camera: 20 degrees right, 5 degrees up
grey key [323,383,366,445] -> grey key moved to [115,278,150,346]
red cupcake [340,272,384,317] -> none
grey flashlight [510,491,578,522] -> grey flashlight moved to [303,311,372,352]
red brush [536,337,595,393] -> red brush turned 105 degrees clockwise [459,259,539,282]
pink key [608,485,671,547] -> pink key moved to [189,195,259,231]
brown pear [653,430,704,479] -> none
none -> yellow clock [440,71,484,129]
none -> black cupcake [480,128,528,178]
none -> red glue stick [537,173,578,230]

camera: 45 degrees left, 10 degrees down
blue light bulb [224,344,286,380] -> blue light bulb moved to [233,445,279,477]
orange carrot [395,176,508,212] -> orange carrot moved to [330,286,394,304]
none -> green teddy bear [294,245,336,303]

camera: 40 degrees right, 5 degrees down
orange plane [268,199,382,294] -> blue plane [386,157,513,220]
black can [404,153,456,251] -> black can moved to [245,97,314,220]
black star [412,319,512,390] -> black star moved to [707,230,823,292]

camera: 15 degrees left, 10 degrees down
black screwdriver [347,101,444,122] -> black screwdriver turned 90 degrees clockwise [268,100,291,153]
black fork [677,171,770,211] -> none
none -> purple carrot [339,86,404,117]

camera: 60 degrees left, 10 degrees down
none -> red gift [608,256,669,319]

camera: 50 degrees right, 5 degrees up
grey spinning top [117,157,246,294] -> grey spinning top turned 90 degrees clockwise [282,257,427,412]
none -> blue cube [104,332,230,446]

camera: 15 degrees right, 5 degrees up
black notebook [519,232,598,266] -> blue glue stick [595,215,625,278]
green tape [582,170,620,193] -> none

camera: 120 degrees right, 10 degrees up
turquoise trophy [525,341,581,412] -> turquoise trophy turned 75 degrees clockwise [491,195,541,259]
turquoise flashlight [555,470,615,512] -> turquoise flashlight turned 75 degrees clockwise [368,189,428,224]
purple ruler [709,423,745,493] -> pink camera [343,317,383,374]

□ □ □ □

> **Try it**: Find the word "green" in the records, and report each line that has it.

> **Exercise response**:
none -> green teddy bear [294,245,336,303]
green tape [582,170,620,193] -> none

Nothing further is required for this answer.